### Description of the task
Restate every record word for word, without the pictures.

### Data shown
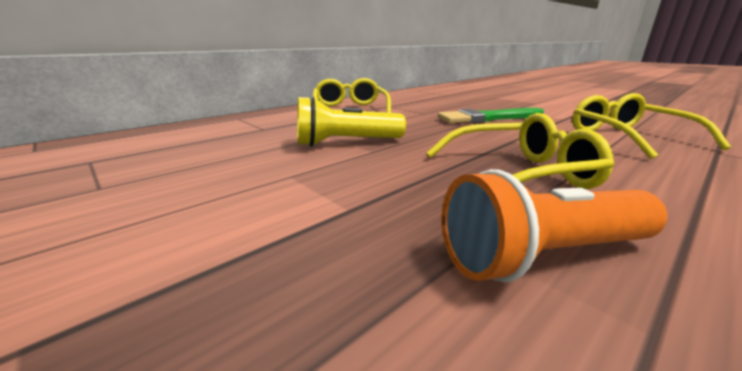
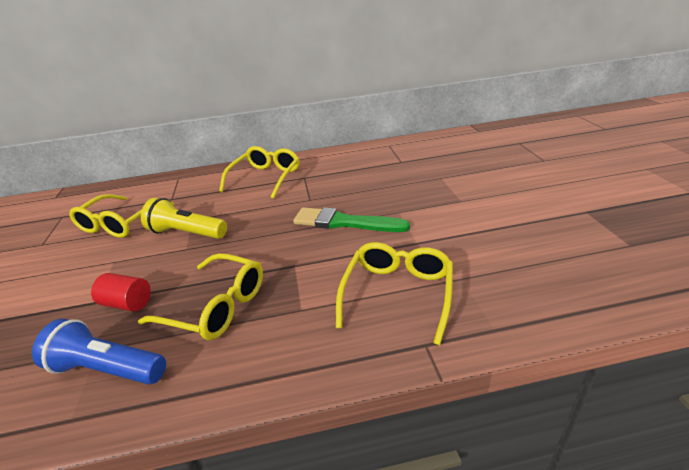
camera: 35 degrees right, 10 degrees up
(226, 150) = (120, 223): none -> yellow glasses
(405, 198) = (127, 303): none -> red cylinder
(543, 256) = (108, 369): orange flashlight -> blue flashlight

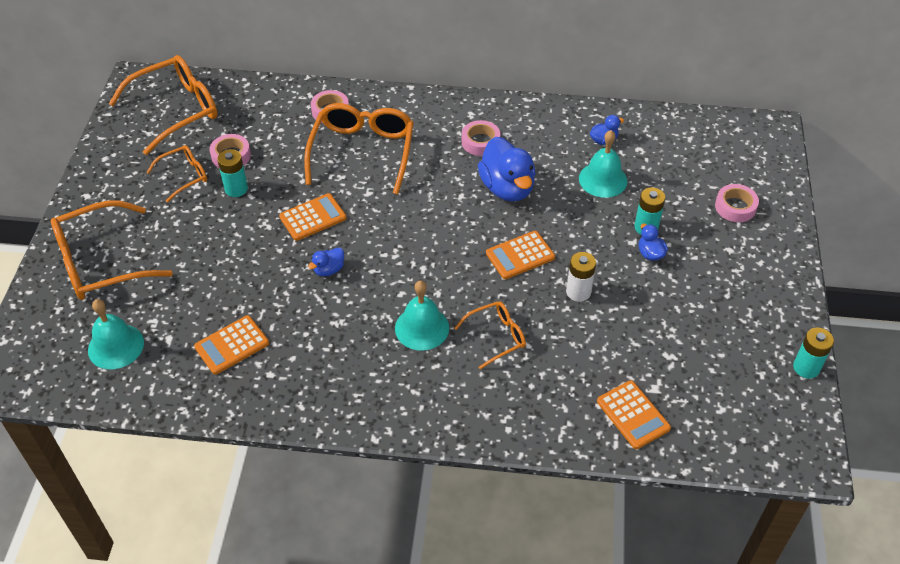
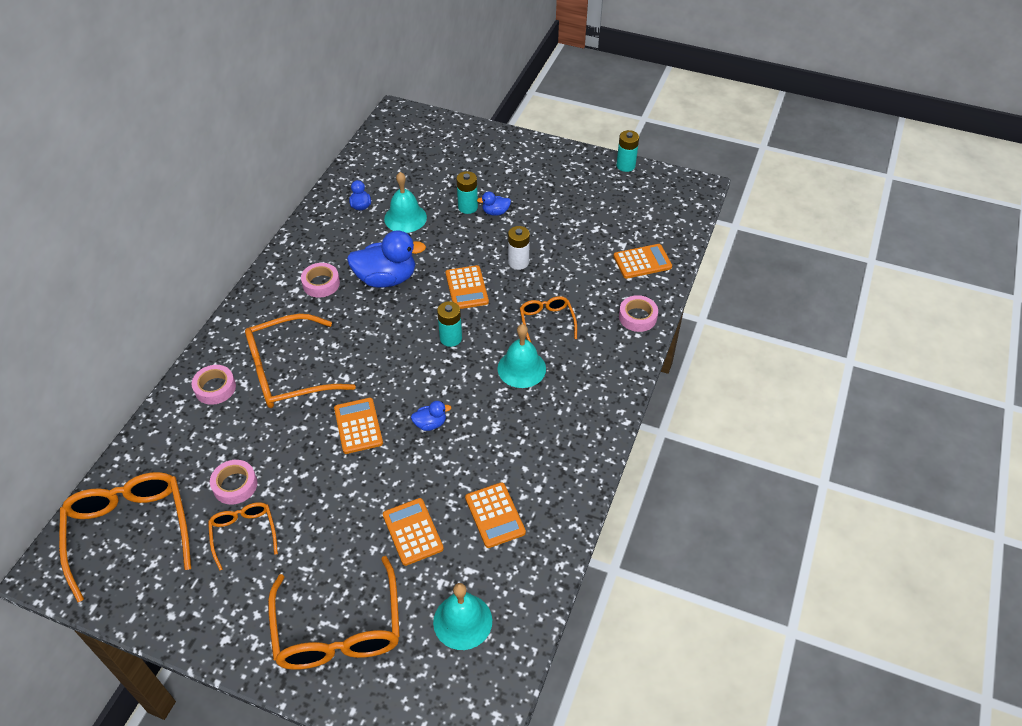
camera: 75 degrees left, 0 degrees up
(203, 287) = (412, 532): none -> orange calculator
(236, 189) = (287, 486): turquoise battery -> turquoise battery (450, 338)
(329, 270) = (430, 424): blue duck -> blue duck turned 75 degrees counterclockwise
(362, 152) = (289, 372): orange glasses -> orange glasses turned 45 degrees counterclockwise
(735, 207) = (468, 155): pink tape -> pink tape (637, 317)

### Result for this task
camera: 35 degrees right, 10 degrees up
(226, 150) = (120, 223): none -> yellow glasses
(405, 198) = (127, 303): none -> red cylinder
(543, 256) = (108, 369): orange flashlight -> blue flashlight

camera: 75 degrees left, 0 degrees up
(203, 287) = (412, 532): none -> orange calculator
(236, 189) = (287, 486): turquoise battery -> turquoise battery (450, 338)
(329, 270) = (430, 424): blue duck -> blue duck turned 75 degrees counterclockwise
(362, 152) = (289, 372): orange glasses -> orange glasses turned 45 degrees counterclockwise
(735, 207) = (468, 155): pink tape -> pink tape (637, 317)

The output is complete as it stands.